» DIRECTION: Return each line below that contains the word "brown".

::: DATA FOR PROCESSING :::

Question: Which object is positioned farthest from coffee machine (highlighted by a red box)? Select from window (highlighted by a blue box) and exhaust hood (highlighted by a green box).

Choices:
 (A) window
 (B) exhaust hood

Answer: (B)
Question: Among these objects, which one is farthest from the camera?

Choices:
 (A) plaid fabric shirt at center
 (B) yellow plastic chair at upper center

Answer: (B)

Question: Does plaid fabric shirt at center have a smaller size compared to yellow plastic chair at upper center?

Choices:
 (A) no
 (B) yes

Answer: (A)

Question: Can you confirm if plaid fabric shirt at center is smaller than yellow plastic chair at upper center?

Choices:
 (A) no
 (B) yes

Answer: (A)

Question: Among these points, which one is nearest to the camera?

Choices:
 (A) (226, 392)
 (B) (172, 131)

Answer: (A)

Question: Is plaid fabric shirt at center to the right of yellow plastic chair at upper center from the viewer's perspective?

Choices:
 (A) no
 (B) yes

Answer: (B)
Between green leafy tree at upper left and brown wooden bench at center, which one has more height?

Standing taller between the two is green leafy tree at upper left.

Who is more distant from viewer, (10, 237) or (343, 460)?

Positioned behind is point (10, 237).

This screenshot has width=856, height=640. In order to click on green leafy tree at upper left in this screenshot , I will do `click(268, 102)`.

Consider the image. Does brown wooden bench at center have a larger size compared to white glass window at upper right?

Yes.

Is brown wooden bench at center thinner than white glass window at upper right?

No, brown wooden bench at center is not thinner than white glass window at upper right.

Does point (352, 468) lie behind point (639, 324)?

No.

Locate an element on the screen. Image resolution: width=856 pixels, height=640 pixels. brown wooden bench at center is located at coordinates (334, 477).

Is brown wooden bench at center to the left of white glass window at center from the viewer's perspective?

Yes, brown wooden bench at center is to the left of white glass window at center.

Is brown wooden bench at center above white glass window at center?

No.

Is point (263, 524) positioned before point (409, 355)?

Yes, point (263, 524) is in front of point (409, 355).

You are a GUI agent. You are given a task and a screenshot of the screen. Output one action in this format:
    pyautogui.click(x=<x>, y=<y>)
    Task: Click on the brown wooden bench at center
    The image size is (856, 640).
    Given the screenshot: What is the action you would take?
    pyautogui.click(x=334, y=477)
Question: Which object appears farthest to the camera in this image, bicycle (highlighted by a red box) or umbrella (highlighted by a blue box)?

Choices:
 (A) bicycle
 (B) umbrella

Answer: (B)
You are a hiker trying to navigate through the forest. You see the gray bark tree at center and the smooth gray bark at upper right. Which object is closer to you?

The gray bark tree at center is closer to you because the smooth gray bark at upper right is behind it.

:::

» RESULT FOR THIS TASK:
Between green leafy tree at upper left and brown wooden bench at center, which one has more height?
Consider the image. Does brown wooden bench at center have a larger size compared to white glass window at upper right?
Is brown wooden bench at center thinner than white glass window at upper right?
No, brown wooden bench at center is not thinner than white glass window at upper right.
Locate an element on the screen. Image resolution: width=856 pixels, height=640 pixels. brown wooden bench at center is located at coordinates (334, 477).
Is brown wooden bench at center to the left of white glass window at center from the viewer's perspective?
Yes, brown wooden bench at center is to the left of white glass window at center.
Is brown wooden bench at center above white glass window at center?
    Task: Click on the brown wooden bench at center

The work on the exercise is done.